§ **WORK REQUEST**:
Your copy should begin at the line containing "none -> blue plate B6:C6 level 1" and end at the last line of the records below, matching each line exactly and leaving out pictures.

DATA FOR PROCESSING below:

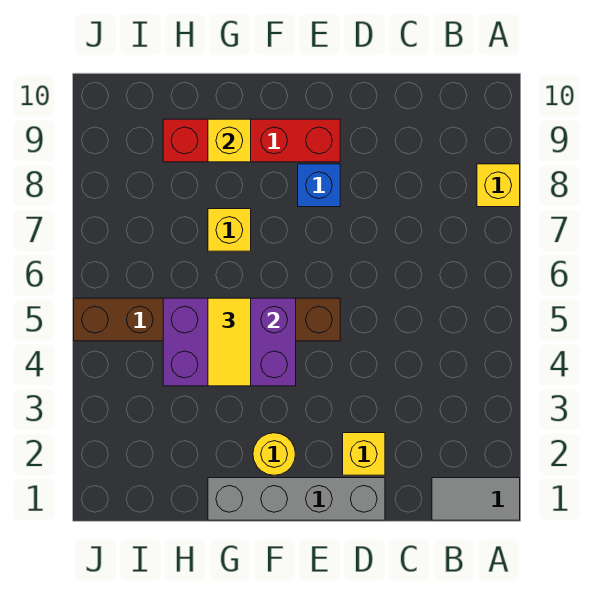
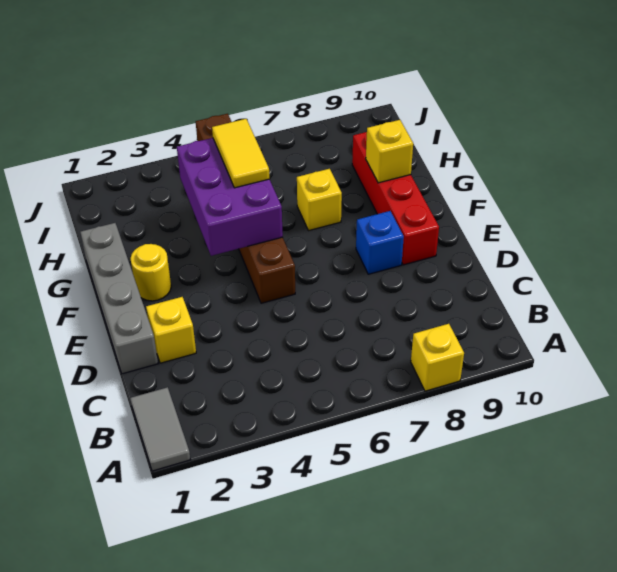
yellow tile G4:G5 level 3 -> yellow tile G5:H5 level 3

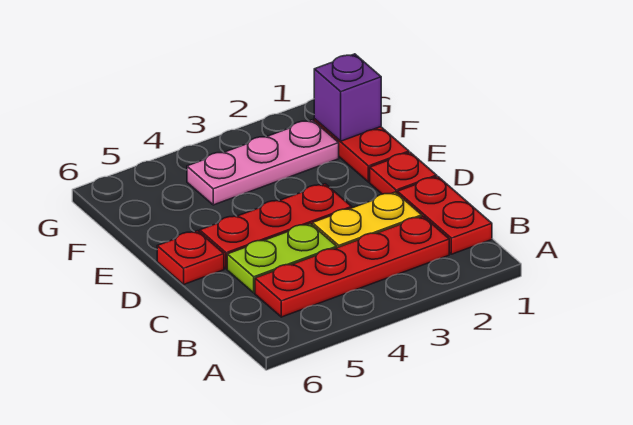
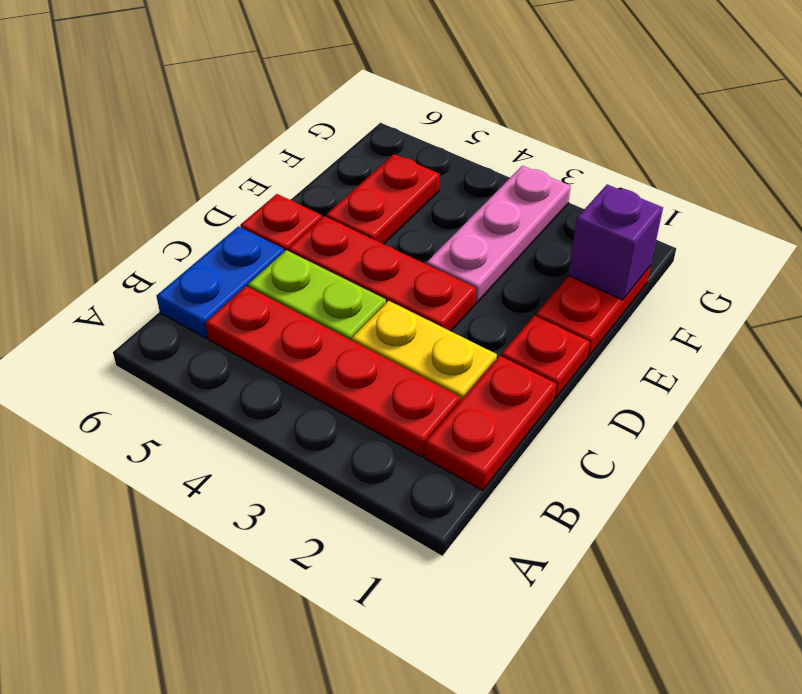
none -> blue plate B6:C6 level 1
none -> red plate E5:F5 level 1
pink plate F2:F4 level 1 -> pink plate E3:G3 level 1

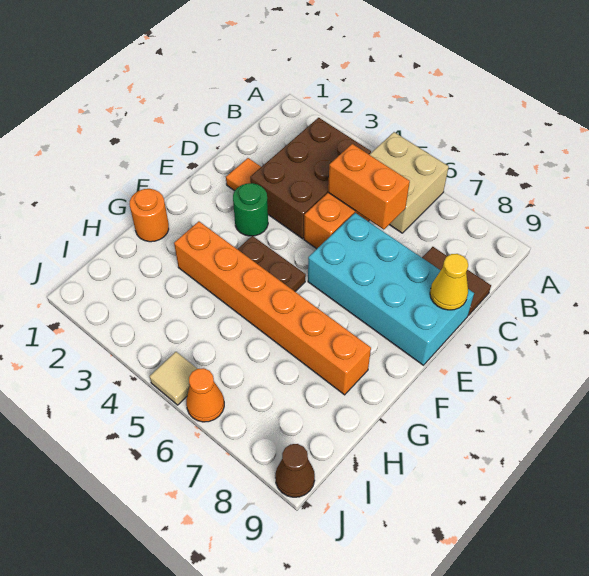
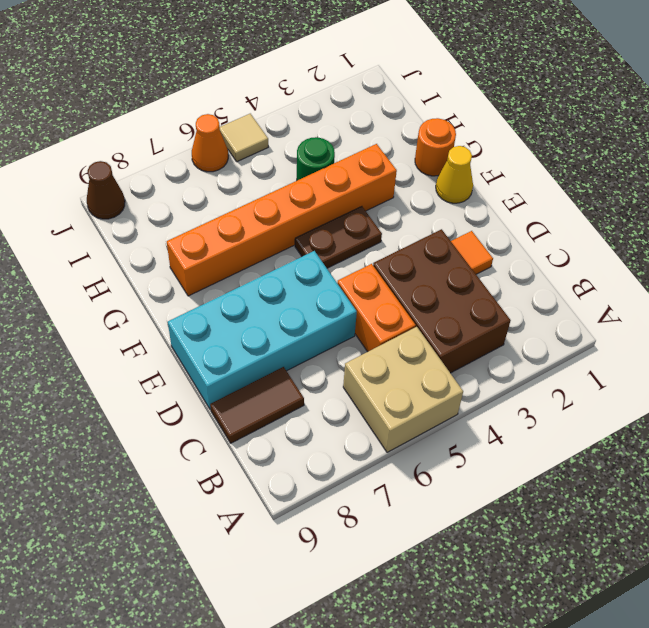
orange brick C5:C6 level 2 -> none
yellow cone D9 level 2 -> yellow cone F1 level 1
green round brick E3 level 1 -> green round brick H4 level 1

End of DATA FOR PROCESSING.

§ **SOLUTION FOR THIS EXERCISE**:
none -> blue plate B6:C6 level 1
none -> red plate E5:F5 level 1
pink plate F2:F4 level 1 -> pink plate E3:G3 level 1

orange brick C5:C6 level 2 -> none
yellow cone D9 level 2 -> yellow cone F1 level 1
green round brick E3 level 1 -> green round brick H4 level 1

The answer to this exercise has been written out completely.